*PROBLEM TO WORK ON*. Reproduce the listing in full, exactly as written, but without images.

+ + + +

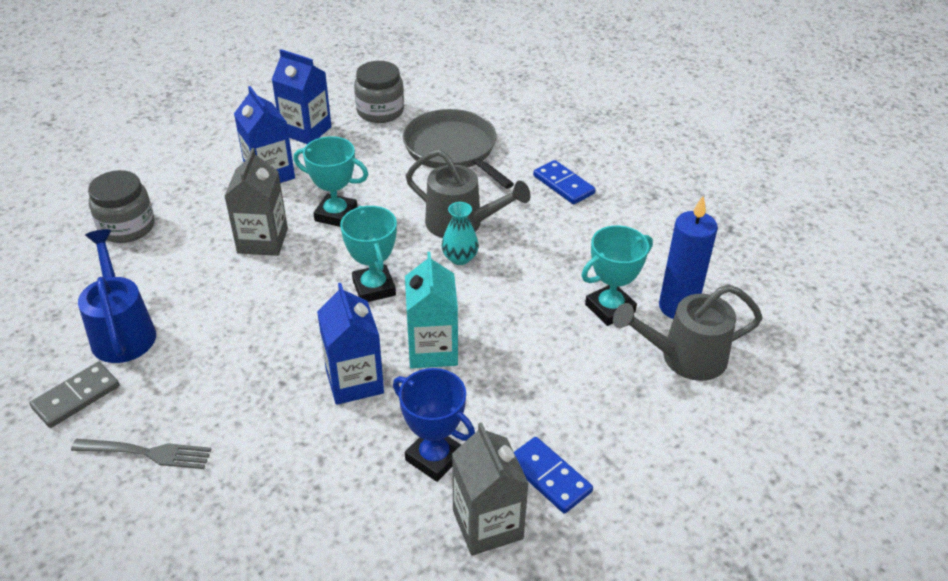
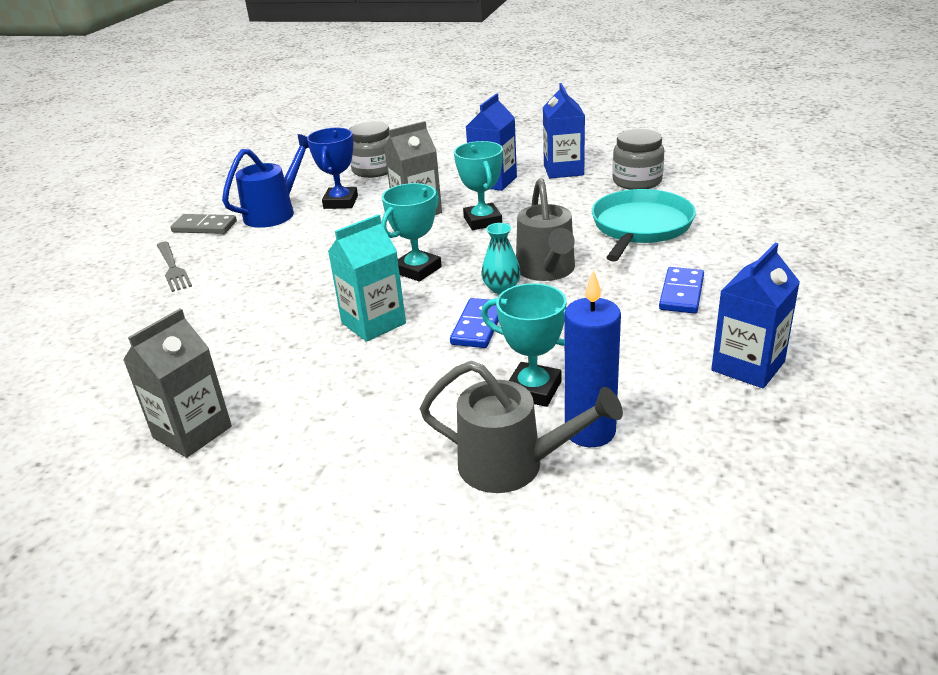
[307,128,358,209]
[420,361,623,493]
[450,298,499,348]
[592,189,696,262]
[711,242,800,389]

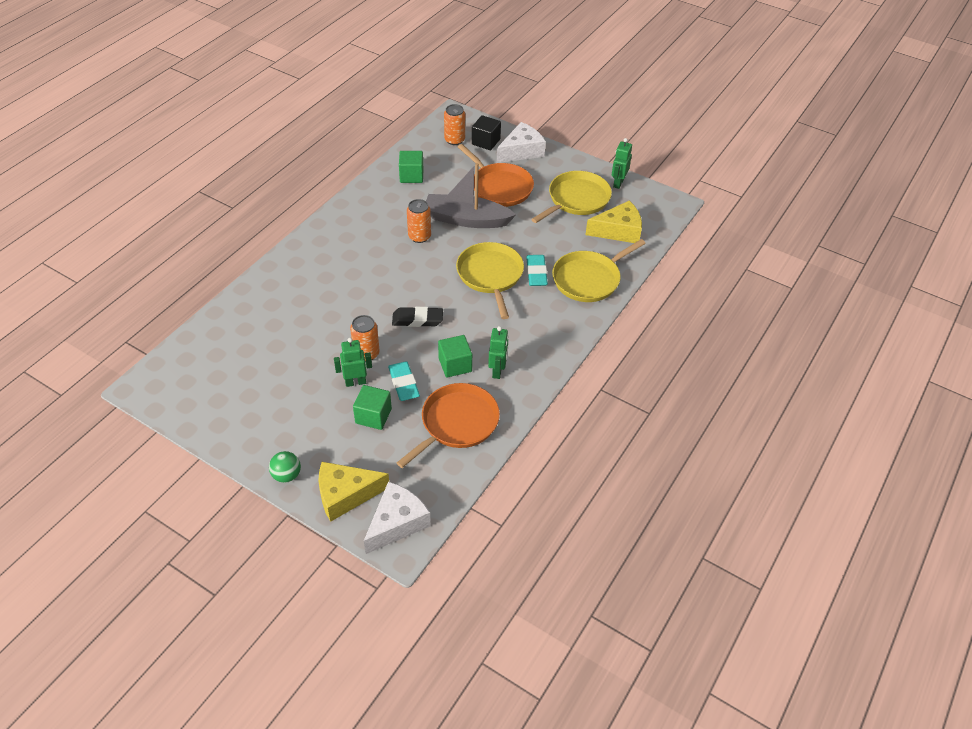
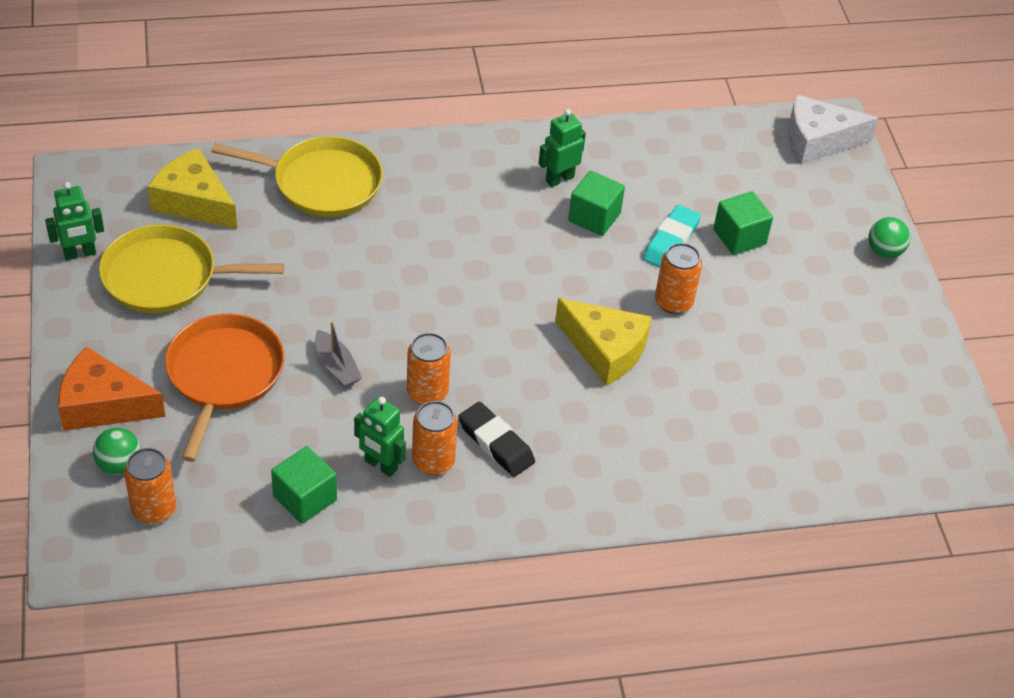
[58,347,165,431]
[93,428,141,475]
[315,321,362,388]
[354,397,406,477]
[412,401,458,475]
[458,402,535,477]
[555,298,652,386]
[397,383,500,468] (first image)
[456,242,524,319] (first image)
[526,255,548,286] (first image)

+ + + +

*TASK RESPONSE*.
[307,128,358,209]
[420,361,623,493]
[450,298,499,348]
[592,189,696,262]
[711,242,800,389]

[58,347,165,431]
[93,428,141,475]
[315,321,362,388]
[354,397,406,477]
[412,401,458,475]
[458,402,535,477]
[555,298,652,386]
[397,383,500,468] (first image)
[456,242,524,319] (first image)
[526,255,548,286] (first image)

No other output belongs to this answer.